### What the task asks
Leaving out every picture, transcribe the lines from the line that contains "SONAR3 pin ECHO: SCK -> 11" to the end of the entries below, both ends included.

### Dataset records
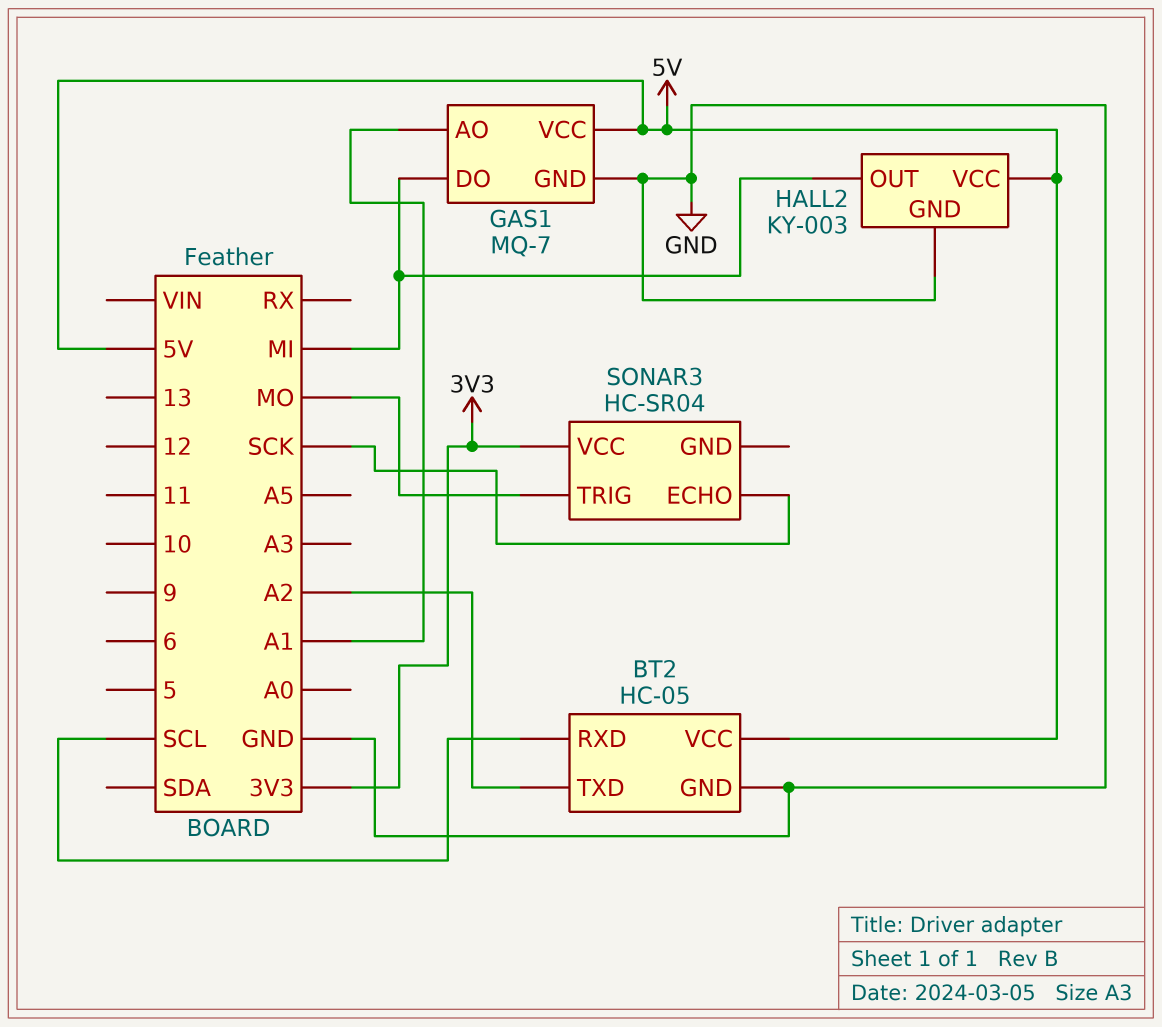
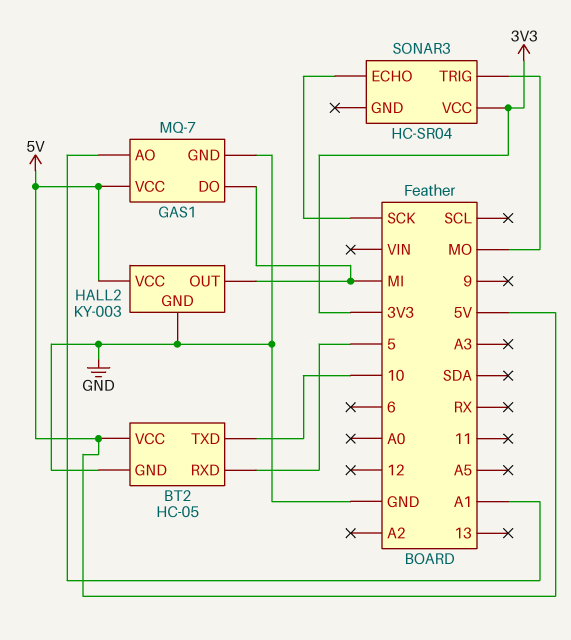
BT2 pin RXD: SCL -> 5
BT2 pin TXD: A2 -> 10

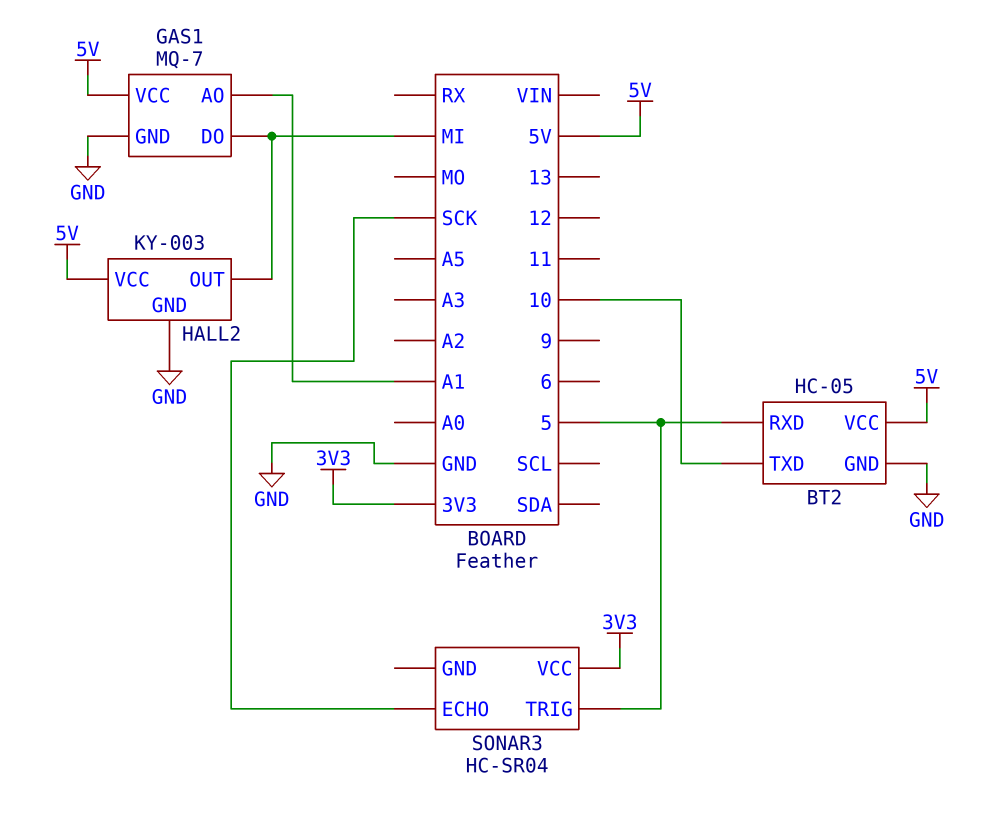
SONAR3 pin TRIG: MO -> 5

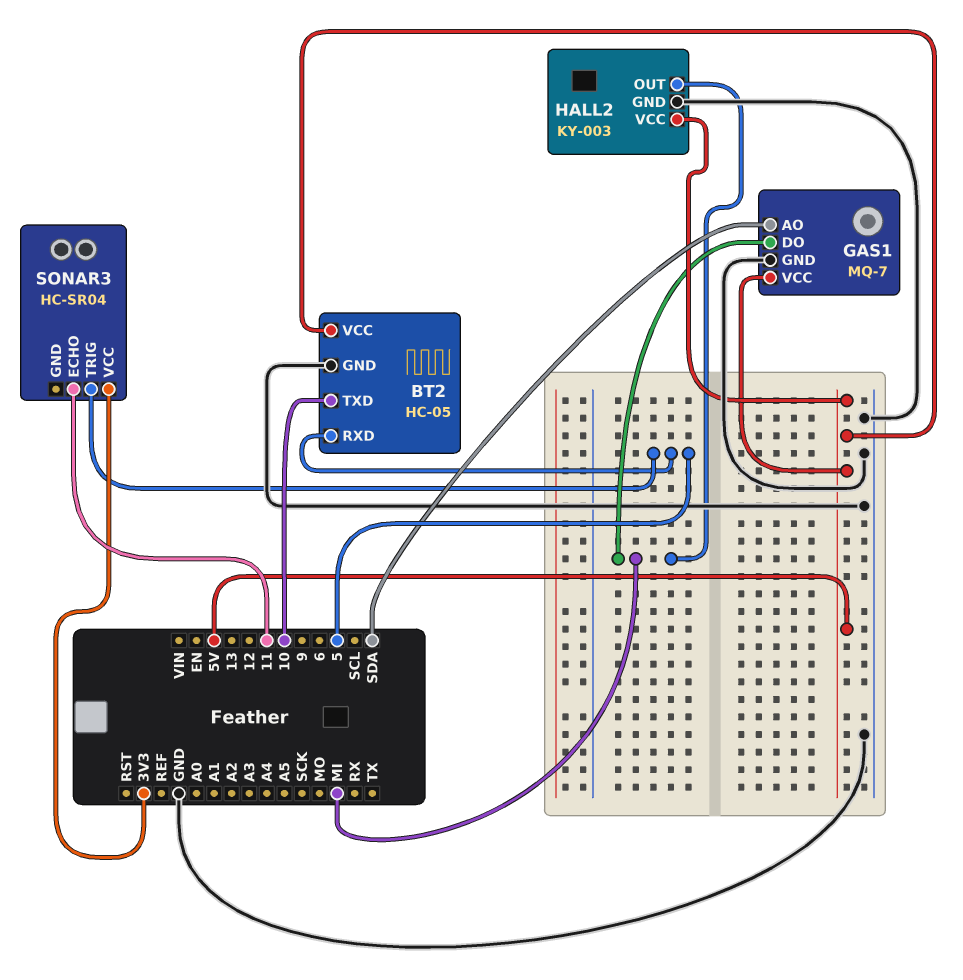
GAS1 pin AO: A1 -> SDA
SONAR3 pin ECHO: SCK -> 11

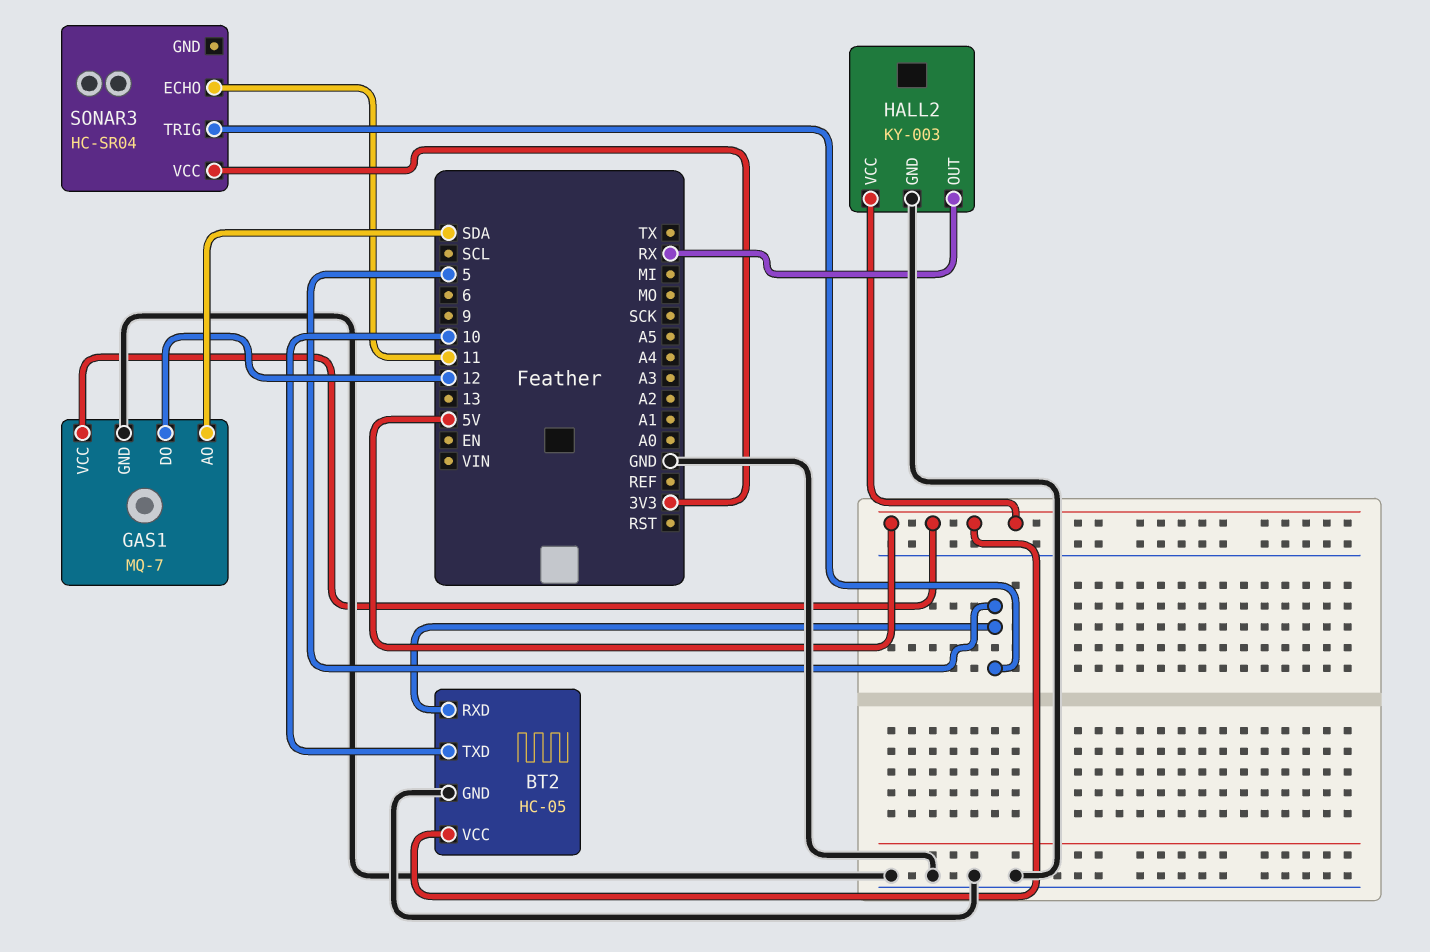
GAS1 pin DO: MI -> 12
HALL2 pin OUT: MI -> RX

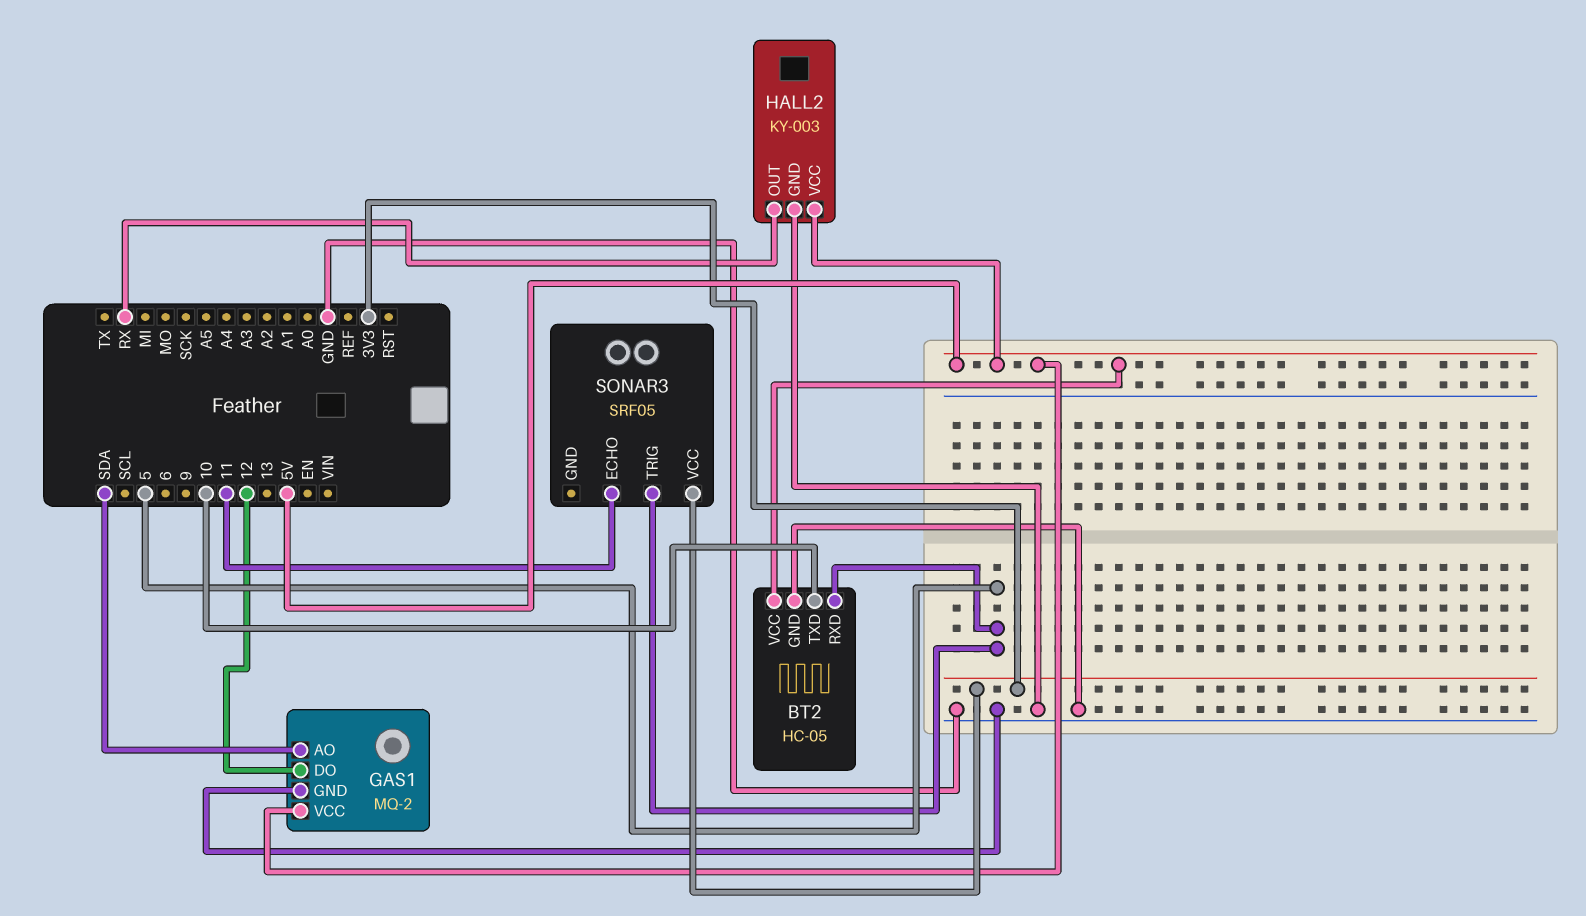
GAS1: MQ-7 -> MQ-2
SONAR3: HC-SR04 -> SRF05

### Answer to this exercise
SONAR3 pin ECHO: SCK -> 11

GAS1 pin DO: MI -> 12
HALL2 pin OUT: MI -> RX

GAS1: MQ-7 -> MQ-2
SONAR3: HC-SR04 -> SRF05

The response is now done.